What is expected:
The result should be every line in the data below that carries the string "orange".

Spatial object tracking data:
▬▬▬▬▬▬▬▬▬▬

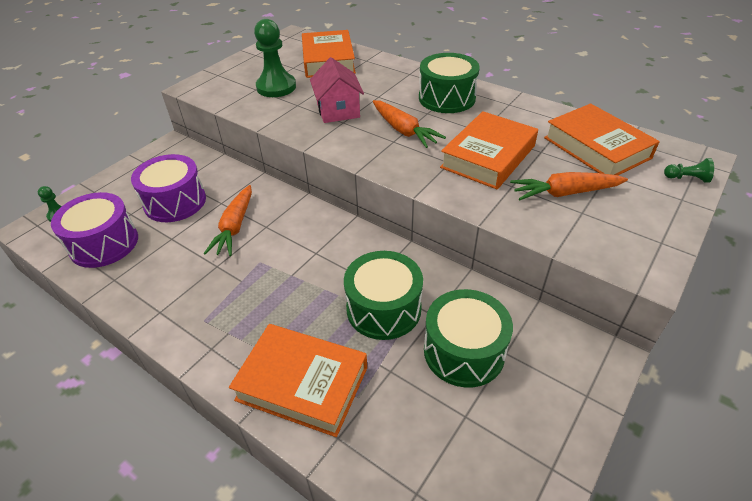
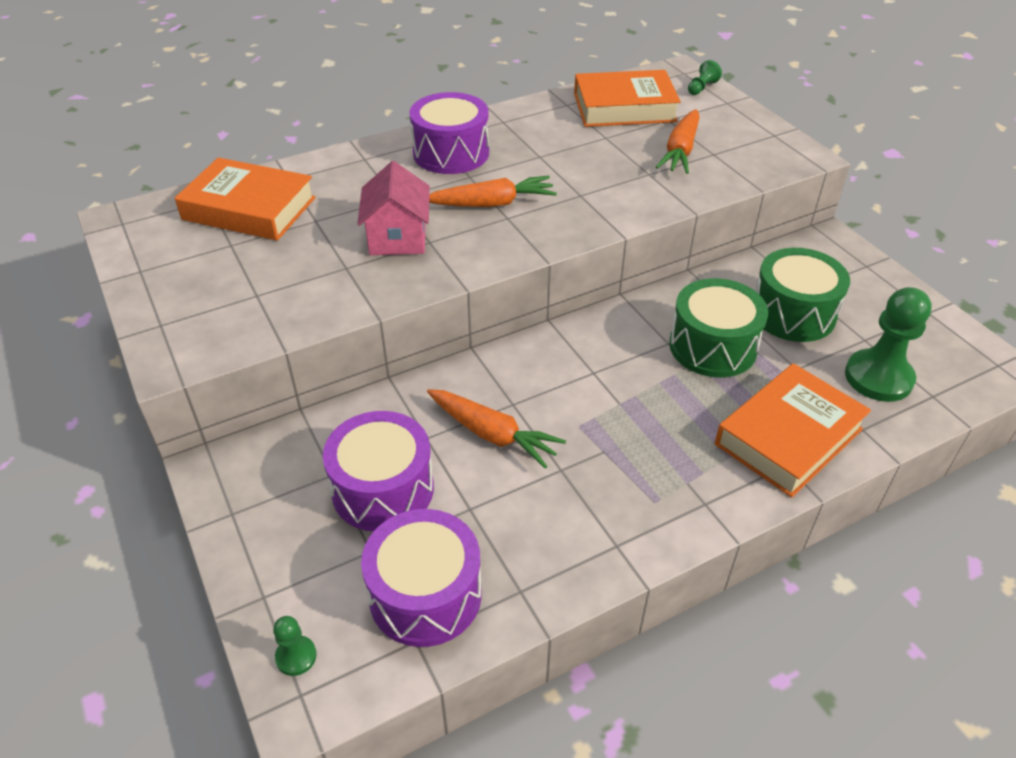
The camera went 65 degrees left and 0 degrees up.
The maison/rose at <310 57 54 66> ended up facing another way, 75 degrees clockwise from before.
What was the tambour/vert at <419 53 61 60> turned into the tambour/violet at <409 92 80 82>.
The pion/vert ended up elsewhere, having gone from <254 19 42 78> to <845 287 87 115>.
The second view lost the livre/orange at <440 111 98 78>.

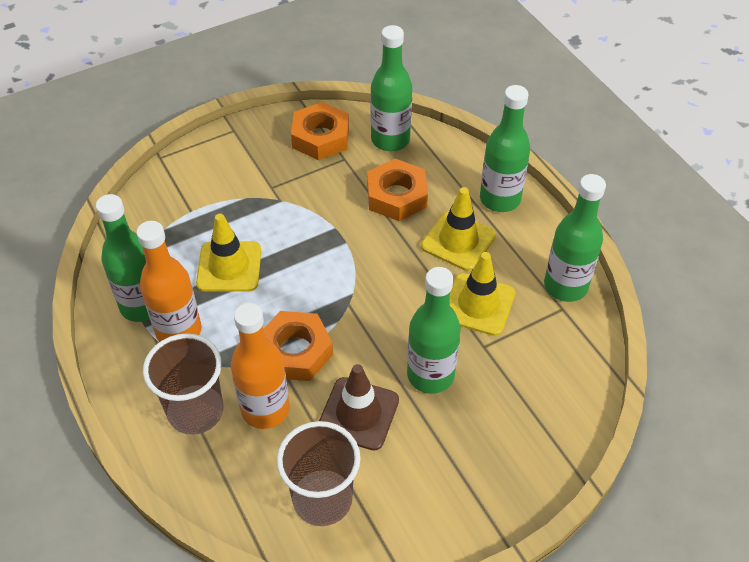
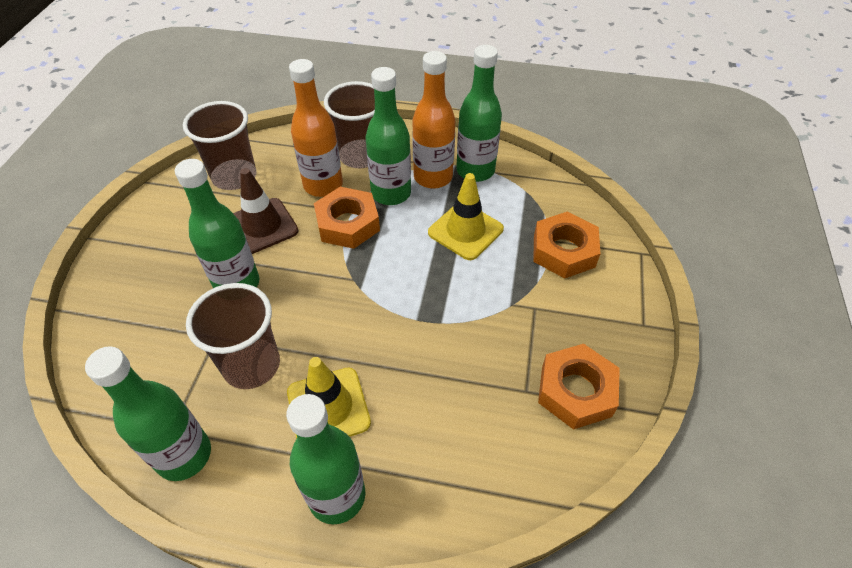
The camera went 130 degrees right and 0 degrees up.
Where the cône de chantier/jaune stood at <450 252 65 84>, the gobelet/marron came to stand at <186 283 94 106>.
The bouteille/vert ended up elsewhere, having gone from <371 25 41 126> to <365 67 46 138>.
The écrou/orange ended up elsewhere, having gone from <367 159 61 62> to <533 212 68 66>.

▬▬▬▬▬▬▬▬▬▬

Reply:
The second view lost the livre/orange at <440 111 98 78>.
The écrou/orange ended up elsewhere, having gone from <367 159 61 62> to <533 212 68 66>.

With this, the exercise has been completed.